> Problem requirements: Please give again, word for word, the line that contains "(550, 458) = (866, 177): purple" and every line after it to the end of the data, with no other lines.

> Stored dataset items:
-------
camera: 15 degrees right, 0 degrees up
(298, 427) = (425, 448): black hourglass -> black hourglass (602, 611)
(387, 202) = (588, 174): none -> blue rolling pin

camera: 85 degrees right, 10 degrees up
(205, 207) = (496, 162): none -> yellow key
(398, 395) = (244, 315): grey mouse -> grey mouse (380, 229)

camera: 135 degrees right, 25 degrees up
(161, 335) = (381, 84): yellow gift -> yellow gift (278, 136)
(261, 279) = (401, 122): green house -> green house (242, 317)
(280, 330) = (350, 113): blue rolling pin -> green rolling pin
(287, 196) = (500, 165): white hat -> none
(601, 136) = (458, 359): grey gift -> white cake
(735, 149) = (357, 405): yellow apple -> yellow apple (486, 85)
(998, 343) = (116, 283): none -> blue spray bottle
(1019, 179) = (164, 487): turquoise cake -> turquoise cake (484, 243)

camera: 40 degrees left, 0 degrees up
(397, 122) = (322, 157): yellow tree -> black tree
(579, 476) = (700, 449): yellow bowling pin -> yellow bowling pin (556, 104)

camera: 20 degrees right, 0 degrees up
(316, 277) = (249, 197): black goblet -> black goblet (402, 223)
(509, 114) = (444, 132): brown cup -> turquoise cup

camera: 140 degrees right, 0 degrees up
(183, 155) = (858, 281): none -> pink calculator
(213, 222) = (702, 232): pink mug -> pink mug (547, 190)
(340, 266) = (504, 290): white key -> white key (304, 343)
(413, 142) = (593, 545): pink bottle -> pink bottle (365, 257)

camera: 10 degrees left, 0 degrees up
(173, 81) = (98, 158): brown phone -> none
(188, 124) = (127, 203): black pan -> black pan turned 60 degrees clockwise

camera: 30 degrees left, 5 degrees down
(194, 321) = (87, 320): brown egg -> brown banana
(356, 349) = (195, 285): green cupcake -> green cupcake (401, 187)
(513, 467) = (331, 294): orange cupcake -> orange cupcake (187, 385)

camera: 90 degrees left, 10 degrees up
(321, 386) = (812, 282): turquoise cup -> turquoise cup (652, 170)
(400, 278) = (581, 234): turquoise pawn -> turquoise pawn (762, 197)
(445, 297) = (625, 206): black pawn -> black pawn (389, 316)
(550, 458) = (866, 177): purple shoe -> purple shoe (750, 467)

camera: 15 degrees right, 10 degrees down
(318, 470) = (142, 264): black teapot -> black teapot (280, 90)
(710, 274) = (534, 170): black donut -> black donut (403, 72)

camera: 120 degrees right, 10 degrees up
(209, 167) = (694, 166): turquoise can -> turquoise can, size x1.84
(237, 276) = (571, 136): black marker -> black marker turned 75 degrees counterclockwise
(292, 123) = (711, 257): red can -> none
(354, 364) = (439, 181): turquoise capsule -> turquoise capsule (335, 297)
-------
> Task output:
(550, 458) = (866, 177): purple shoe -> purple shoe (750, 467)

camera: 15 degrees right, 10 degrees down
(318, 470) = (142, 264): black teapot -> black teapot (280, 90)
(710, 274) = (534, 170): black donut -> black donut (403, 72)

camera: 120 degrees right, 10 degrees up
(209, 167) = (694, 166): turquoise can -> turquoise can, size x1.84
(237, 276) = (571, 136): black marker -> black marker turned 75 degrees counterclockwise
(292, 123) = (711, 257): red can -> none
(354, 364) = (439, 181): turquoise capsule -> turquoise capsule (335, 297)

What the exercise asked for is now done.